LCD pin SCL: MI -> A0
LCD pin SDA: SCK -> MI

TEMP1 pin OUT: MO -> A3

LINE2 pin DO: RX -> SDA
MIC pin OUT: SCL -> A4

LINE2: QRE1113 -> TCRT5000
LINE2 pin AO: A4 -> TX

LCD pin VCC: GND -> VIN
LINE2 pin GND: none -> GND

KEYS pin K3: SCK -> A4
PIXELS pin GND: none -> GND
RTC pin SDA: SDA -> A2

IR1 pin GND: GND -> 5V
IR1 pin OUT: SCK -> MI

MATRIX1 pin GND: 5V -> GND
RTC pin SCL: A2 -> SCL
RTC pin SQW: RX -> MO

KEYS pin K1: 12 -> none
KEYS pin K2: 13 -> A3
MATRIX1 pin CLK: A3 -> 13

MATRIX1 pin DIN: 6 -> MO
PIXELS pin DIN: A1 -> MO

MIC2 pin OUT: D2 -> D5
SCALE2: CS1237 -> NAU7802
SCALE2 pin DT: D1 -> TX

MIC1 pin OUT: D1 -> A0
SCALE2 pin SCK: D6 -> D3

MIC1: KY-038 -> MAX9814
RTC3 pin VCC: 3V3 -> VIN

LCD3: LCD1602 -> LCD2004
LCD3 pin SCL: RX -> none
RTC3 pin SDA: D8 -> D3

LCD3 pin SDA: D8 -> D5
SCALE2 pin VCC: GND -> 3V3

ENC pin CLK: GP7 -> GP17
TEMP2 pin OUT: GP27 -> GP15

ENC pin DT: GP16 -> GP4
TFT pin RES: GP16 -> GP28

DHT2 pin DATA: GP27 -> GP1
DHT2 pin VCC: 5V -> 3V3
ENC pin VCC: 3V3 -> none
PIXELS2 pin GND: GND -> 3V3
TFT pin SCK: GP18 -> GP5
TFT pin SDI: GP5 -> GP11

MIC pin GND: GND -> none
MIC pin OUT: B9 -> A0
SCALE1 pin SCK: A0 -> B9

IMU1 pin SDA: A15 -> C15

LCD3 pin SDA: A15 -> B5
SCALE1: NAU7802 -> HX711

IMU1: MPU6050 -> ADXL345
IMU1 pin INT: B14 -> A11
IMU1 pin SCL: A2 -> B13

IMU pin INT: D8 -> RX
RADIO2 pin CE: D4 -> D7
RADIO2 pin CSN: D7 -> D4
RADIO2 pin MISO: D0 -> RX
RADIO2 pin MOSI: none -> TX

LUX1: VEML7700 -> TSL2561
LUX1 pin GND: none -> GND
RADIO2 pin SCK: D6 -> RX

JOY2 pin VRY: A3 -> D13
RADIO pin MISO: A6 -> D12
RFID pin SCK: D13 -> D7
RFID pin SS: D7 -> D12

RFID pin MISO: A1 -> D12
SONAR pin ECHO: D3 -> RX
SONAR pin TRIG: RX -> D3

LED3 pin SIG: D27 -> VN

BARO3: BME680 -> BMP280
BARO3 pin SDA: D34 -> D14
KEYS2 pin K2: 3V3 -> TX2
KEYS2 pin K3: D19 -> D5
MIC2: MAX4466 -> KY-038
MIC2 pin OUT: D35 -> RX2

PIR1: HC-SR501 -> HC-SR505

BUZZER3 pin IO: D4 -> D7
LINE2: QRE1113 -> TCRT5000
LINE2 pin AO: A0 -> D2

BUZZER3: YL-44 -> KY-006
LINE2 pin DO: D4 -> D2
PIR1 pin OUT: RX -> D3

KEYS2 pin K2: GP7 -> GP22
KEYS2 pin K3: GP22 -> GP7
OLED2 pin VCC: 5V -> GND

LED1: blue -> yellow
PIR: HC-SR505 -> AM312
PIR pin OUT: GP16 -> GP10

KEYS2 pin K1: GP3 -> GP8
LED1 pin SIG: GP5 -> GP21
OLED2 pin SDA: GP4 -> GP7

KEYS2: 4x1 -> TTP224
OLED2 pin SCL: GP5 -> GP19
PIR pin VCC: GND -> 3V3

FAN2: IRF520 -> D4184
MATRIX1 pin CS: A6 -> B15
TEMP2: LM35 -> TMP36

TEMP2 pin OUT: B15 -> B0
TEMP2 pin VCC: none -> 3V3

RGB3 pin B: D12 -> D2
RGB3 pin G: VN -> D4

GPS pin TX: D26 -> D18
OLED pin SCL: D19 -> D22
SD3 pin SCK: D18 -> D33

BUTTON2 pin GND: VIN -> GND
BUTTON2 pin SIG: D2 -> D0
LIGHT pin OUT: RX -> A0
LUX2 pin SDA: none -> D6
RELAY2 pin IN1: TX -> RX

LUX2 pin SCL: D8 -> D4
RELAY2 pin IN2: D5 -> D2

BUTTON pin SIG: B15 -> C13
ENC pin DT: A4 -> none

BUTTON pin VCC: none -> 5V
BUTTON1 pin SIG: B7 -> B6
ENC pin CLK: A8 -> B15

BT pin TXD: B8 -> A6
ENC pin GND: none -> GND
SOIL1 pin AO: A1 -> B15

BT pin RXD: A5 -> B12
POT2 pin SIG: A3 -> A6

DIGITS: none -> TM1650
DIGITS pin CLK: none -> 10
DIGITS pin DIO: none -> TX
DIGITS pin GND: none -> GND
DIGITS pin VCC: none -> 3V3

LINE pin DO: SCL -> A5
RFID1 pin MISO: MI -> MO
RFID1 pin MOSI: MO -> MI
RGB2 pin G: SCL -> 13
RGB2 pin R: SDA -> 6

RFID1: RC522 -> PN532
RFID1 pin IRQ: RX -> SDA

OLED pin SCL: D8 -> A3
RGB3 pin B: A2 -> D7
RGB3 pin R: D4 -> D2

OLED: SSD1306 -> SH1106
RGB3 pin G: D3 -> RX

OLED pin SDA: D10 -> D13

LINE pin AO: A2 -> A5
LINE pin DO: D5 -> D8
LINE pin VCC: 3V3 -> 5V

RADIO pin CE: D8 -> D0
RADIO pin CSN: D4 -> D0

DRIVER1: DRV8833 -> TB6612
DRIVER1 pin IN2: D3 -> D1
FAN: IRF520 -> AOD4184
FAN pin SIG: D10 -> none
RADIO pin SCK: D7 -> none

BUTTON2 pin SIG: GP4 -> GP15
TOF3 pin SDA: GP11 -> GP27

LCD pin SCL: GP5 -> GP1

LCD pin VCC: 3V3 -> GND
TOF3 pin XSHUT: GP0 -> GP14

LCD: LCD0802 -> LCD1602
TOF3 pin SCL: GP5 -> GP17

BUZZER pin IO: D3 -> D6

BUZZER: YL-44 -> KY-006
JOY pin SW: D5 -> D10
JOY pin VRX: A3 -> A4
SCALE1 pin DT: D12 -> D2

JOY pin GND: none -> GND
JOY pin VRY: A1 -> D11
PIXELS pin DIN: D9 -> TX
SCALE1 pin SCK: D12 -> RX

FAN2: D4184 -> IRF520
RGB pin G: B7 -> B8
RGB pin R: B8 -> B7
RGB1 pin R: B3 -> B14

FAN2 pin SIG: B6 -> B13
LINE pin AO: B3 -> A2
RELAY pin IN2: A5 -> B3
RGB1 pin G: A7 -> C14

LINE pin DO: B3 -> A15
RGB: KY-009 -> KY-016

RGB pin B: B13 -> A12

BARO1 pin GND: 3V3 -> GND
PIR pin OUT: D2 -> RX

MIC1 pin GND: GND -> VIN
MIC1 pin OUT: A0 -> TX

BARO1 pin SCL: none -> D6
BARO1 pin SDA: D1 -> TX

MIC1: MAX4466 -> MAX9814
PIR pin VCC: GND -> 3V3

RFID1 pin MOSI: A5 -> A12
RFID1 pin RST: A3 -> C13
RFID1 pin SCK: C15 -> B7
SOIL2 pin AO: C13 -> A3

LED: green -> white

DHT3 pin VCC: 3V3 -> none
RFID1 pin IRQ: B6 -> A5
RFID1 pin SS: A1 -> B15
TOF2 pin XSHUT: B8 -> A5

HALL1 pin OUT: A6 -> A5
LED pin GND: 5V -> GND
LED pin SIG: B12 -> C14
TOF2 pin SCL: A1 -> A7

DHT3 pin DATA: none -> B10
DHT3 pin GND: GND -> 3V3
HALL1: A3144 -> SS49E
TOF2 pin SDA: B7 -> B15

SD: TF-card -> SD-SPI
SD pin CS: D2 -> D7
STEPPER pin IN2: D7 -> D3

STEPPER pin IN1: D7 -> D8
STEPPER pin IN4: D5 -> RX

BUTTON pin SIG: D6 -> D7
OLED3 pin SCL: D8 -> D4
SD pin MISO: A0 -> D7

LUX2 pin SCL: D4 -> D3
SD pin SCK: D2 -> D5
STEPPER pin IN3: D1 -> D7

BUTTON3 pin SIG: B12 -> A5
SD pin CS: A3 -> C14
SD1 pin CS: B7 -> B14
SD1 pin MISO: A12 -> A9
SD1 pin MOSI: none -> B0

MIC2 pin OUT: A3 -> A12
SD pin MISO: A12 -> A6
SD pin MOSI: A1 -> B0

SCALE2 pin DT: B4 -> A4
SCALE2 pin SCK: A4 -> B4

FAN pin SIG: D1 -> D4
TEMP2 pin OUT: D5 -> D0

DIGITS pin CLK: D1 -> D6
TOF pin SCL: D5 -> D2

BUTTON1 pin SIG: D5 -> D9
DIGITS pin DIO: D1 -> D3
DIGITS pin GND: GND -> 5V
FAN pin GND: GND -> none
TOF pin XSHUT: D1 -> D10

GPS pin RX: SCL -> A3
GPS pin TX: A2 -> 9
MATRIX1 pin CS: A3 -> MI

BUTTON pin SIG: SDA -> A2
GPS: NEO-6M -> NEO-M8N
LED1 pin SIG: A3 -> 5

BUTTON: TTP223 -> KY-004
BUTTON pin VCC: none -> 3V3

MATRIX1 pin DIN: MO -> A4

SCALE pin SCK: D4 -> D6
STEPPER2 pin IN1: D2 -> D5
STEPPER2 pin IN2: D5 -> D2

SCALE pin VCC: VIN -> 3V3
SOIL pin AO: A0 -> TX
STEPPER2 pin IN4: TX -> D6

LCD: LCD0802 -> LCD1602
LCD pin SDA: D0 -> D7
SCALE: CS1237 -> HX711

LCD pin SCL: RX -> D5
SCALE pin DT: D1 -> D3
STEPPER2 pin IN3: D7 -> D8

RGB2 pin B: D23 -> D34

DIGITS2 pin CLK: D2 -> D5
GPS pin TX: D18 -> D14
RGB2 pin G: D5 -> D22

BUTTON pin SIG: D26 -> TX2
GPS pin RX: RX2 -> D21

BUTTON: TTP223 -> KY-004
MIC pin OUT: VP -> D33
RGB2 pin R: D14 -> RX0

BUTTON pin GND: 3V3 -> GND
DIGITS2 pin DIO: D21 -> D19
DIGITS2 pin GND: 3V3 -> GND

..........

Both the line containing "BUTTON2 pin SIG: D2 -> D0" and the line containing "RFID1 pin MOSI: MO -> MI" belong in the answer. Print them and every line above that falls between them exactly, and no others.

BUTTON2 pin SIG: D2 -> D0
LIGHT pin OUT: RX -> A0
LUX2 pin SDA: none -> D6
RELAY2 pin IN1: TX -> RX

LUX2 pin SCL: D8 -> D4
RELAY2 pin IN2: D5 -> D2

BUTTON pin SIG: B15 -> C13
ENC pin DT: A4 -> none

BUTTON pin VCC: none -> 5V
BUTTON1 pin SIG: B7 -> B6
ENC pin CLK: A8 -> B15

BT pin TXD: B8 -> A6
ENC pin GND: none -> GND
SOIL1 pin AO: A1 -> B15

BT pin RXD: A5 -> B12
POT2 pin SIG: A3 -> A6

DIGITS: none -> TM1650
DIGITS pin CLK: none -> 10
DIGITS pin DIO: none -> TX
DIGITS pin GND: none -> GND
DIGITS pin VCC: none -> 3V3

LINE pin DO: SCL -> A5
RFID1 pin MISO: MI -> MO
RFID1 pin MOSI: MO -> MI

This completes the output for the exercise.